• Version difference data

=== Begin Enclosure ===

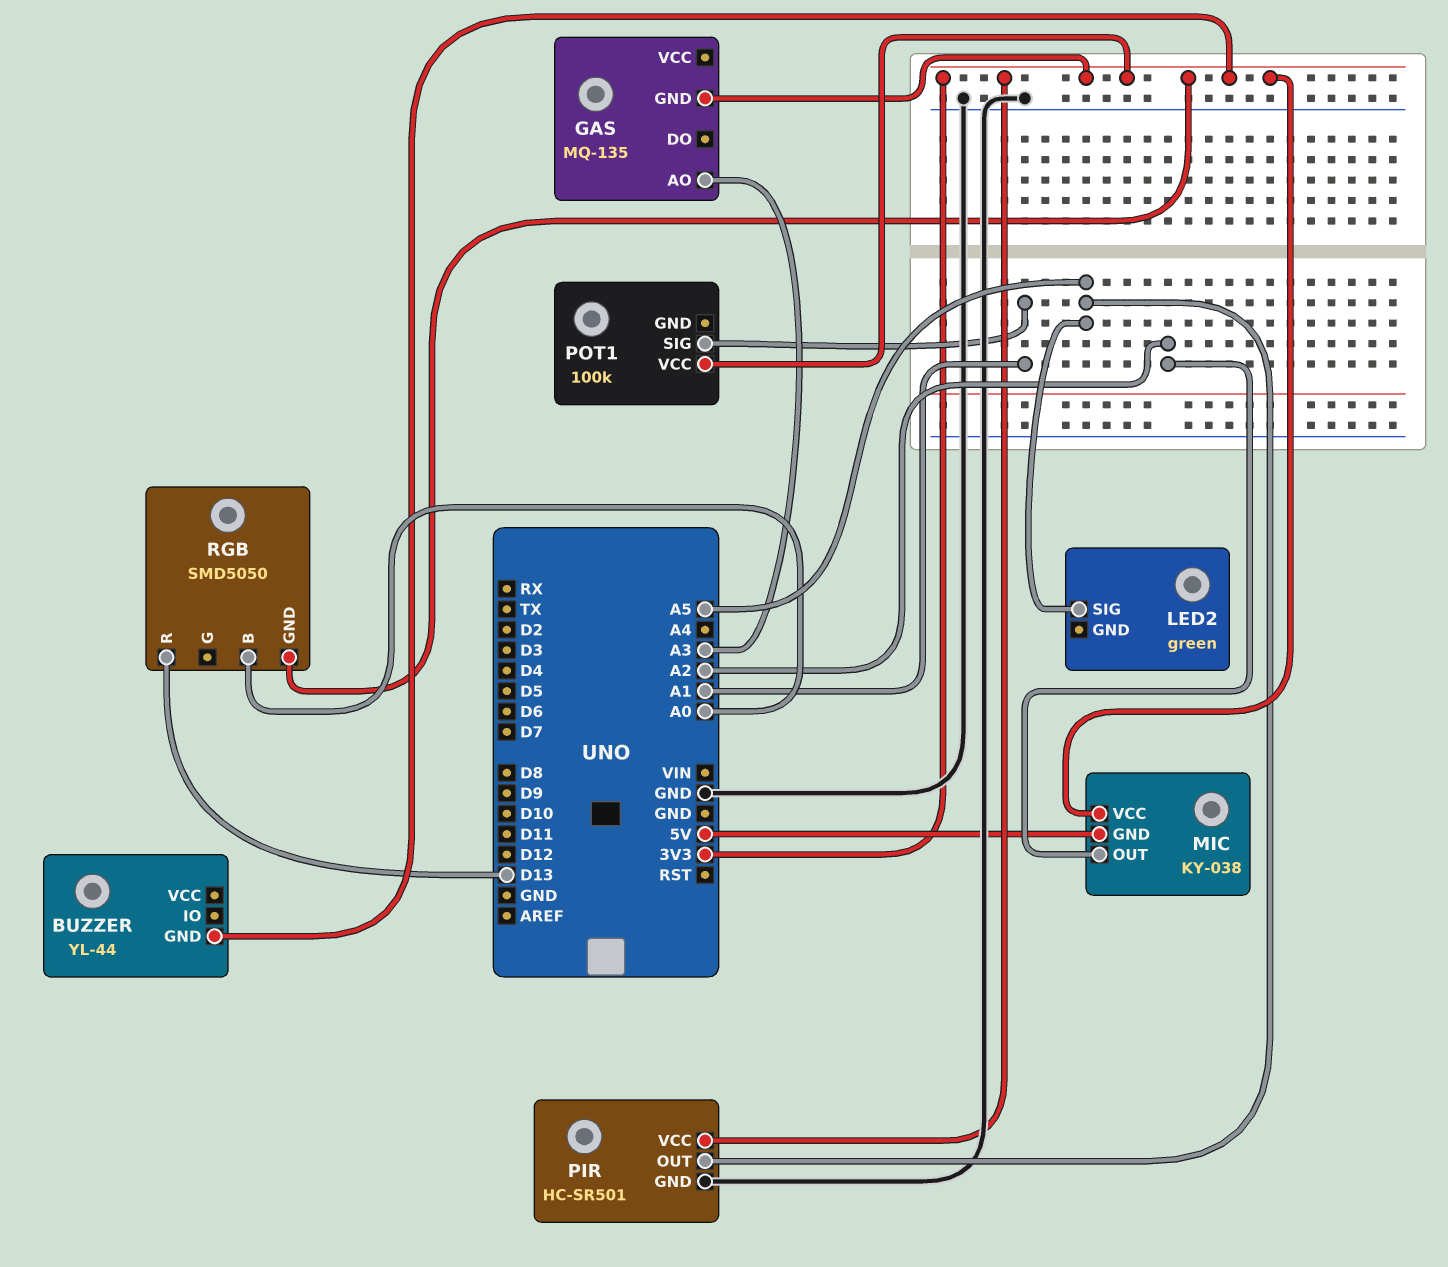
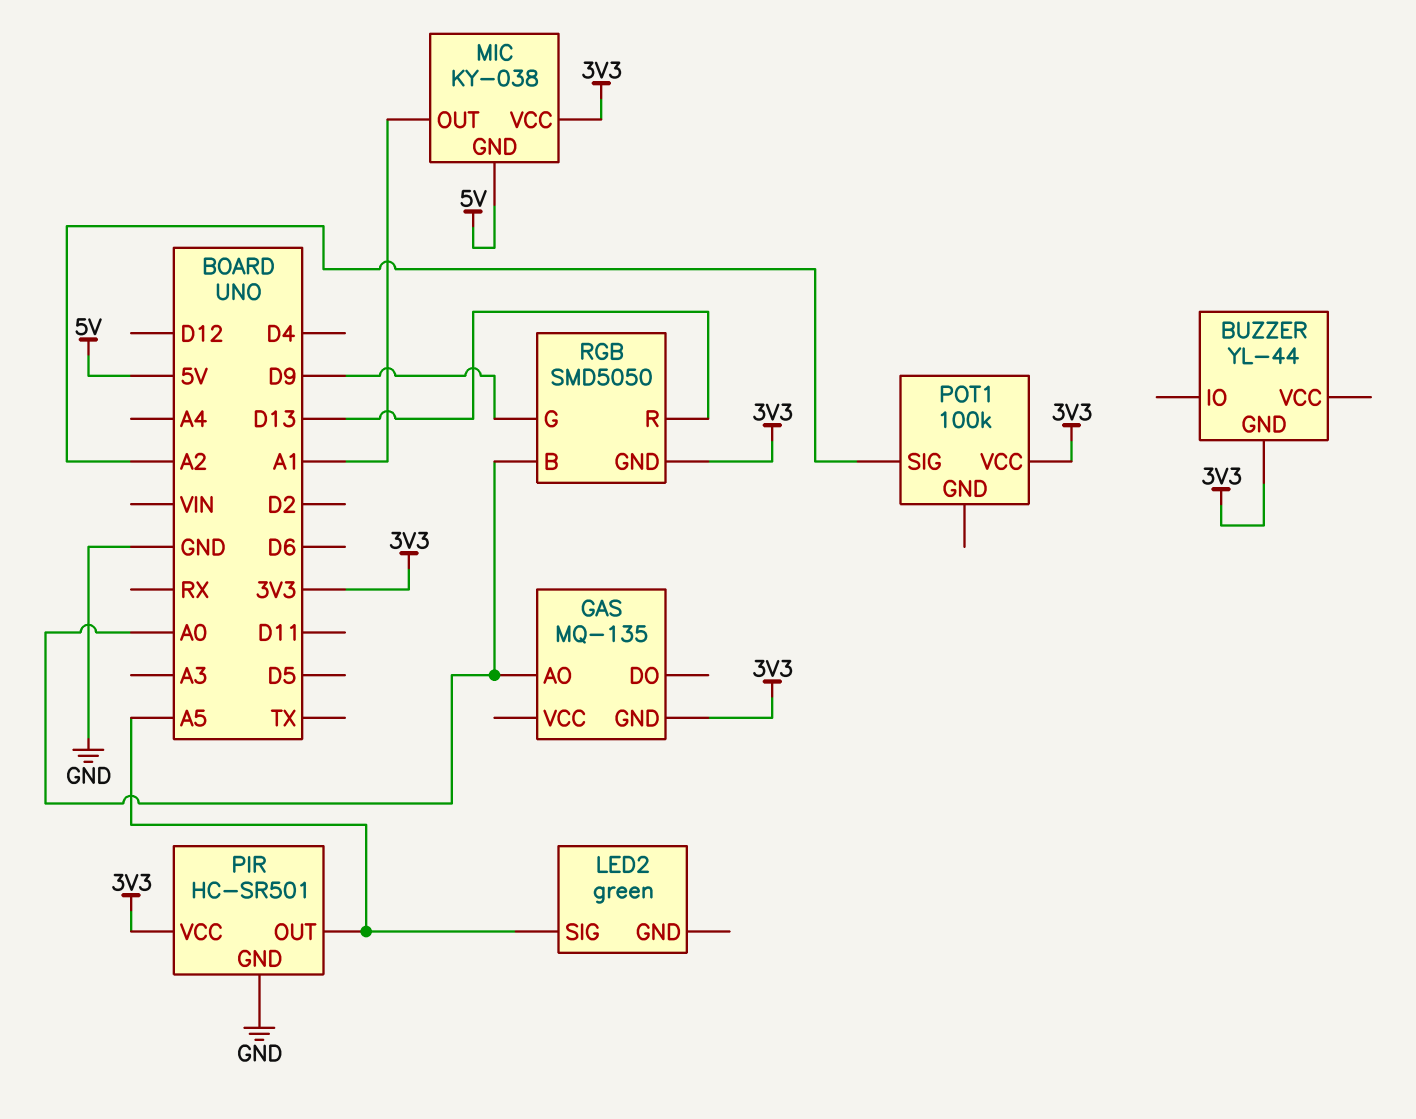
GAS pin AO: A3 -> A0
MIC pin OUT: A2 -> A1
POT1 pin SIG: A1 -> A2
RGB pin G: none -> D9

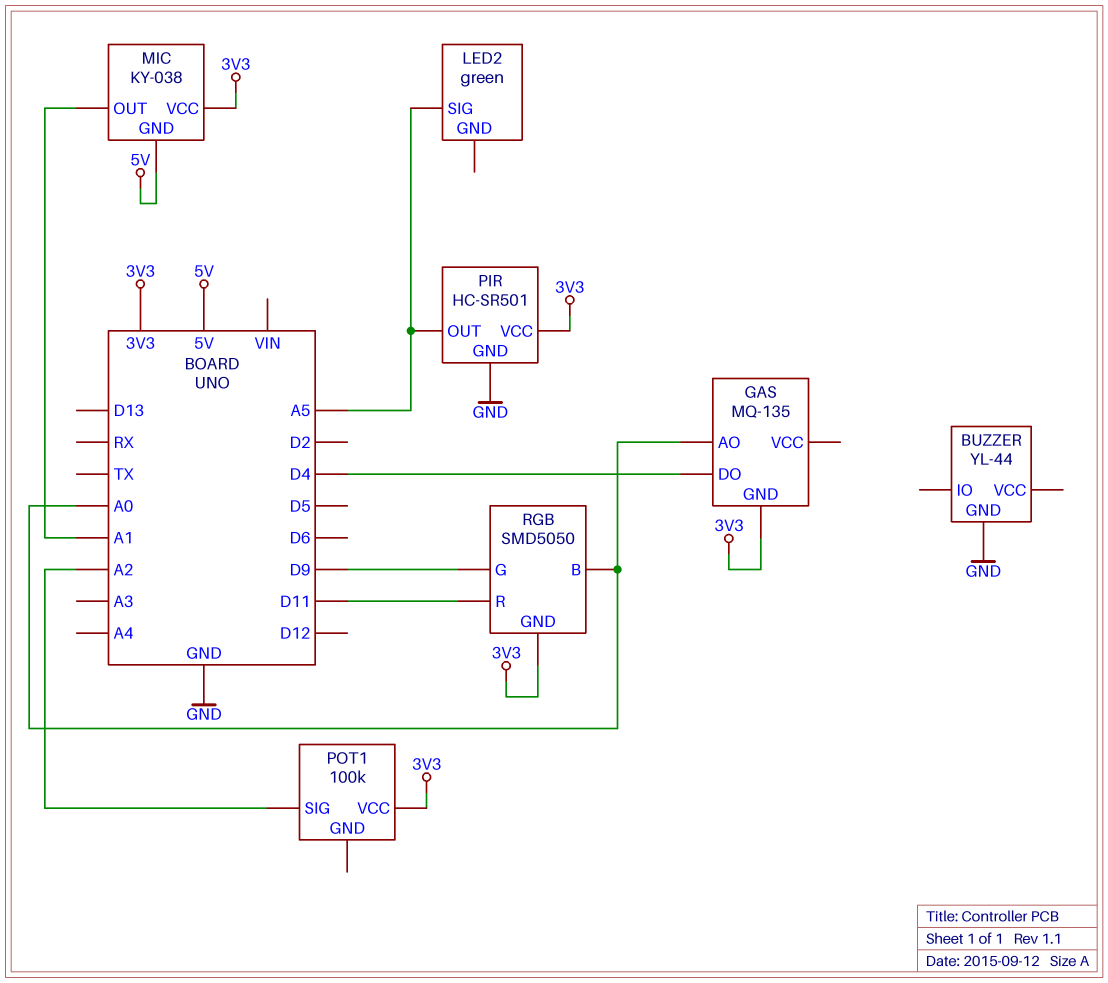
BUZZER pin GND: 3V3 -> GND
GAS pin DO: none -> D4
RGB pin R: D13 -> D11

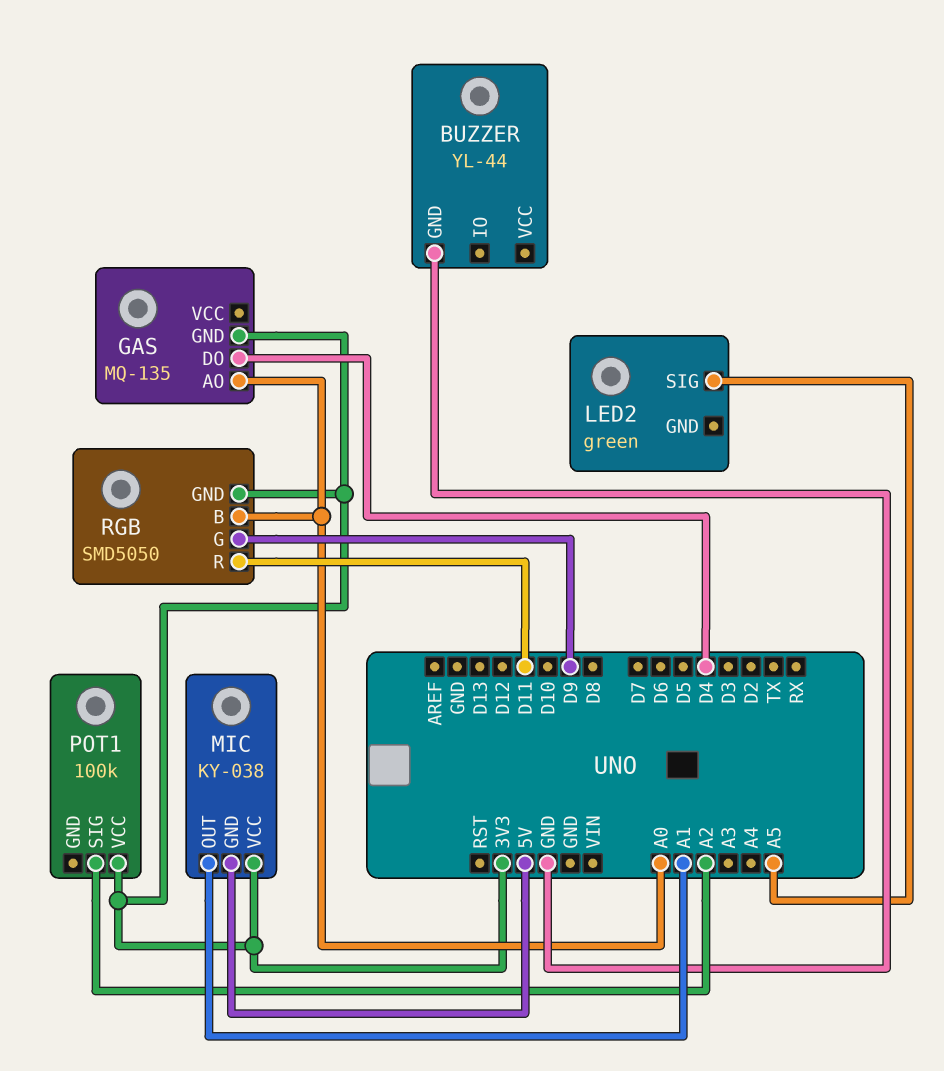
PIR: HC-SR501 -> none
PIR pin GND: GND -> none
PIR pin OUT: A5 -> none
PIR pin VCC: 3V3 -> none

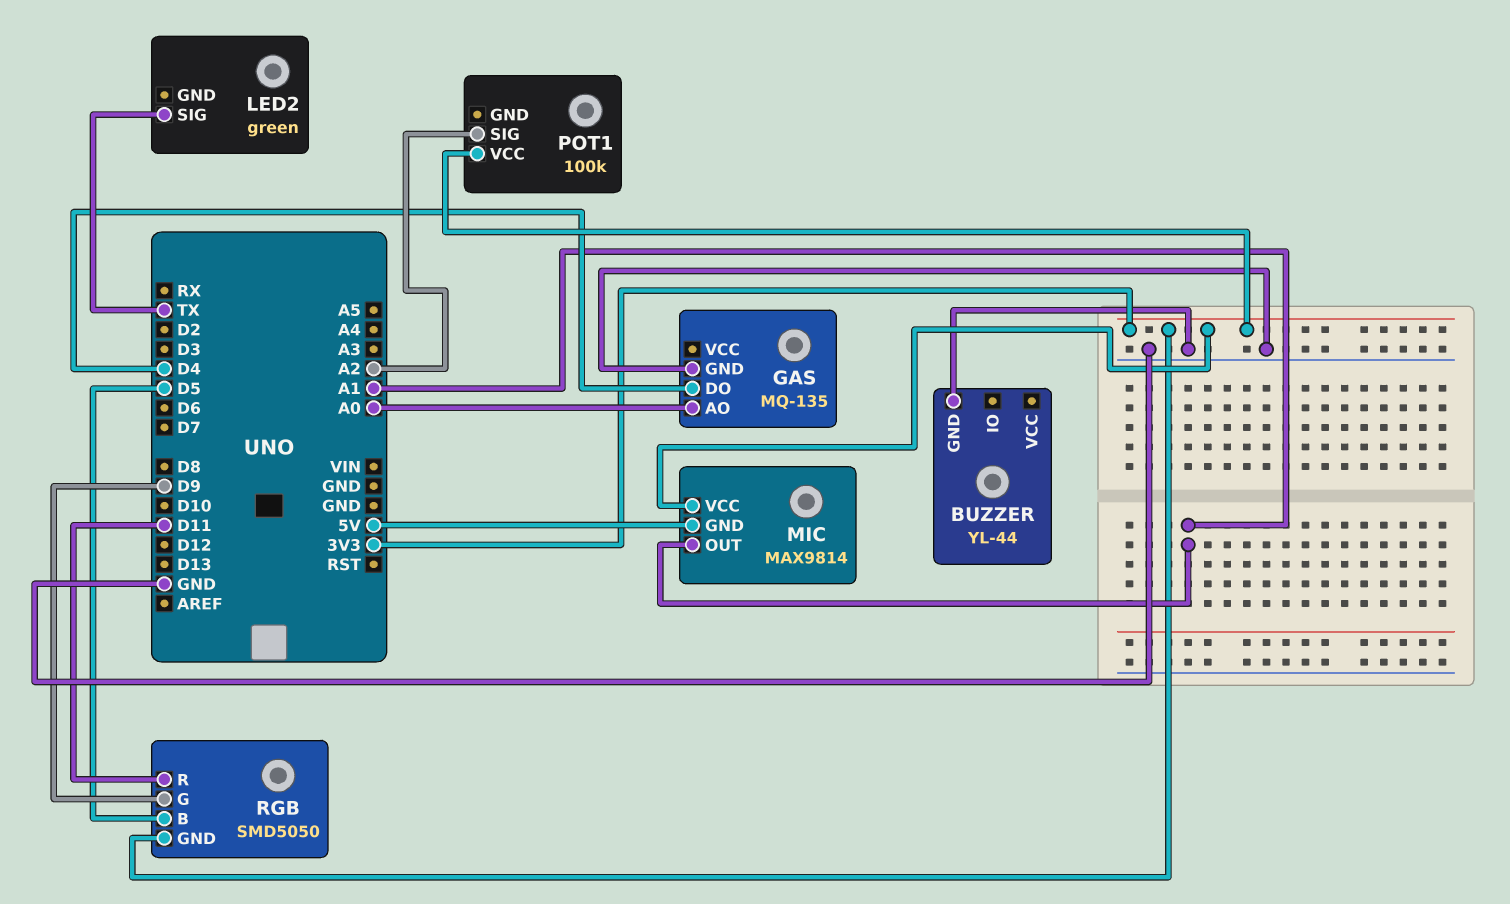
GAS pin GND: 3V3 -> GND
LED2 pin SIG: A5 -> TX
MIC: KY-038 -> MAX9814
RGB pin B: A0 -> D5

=== End Enclosure ===

• The problem
Give back, word for word, the lines from the line that contains "RGB pin R: D13 -> D11" through the last line of the records, with no pictures and nothing else.

• Answer to the exercise
RGB pin R: D13 -> D11

PIR: HC-SR501 -> none
PIR pin GND: GND -> none
PIR pin OUT: A5 -> none
PIR pin VCC: 3V3 -> none

GAS pin GND: 3V3 -> GND
LED2 pin SIG: A5 -> TX
MIC: KY-038 -> MAX9814
RGB pin B: A0 -> D5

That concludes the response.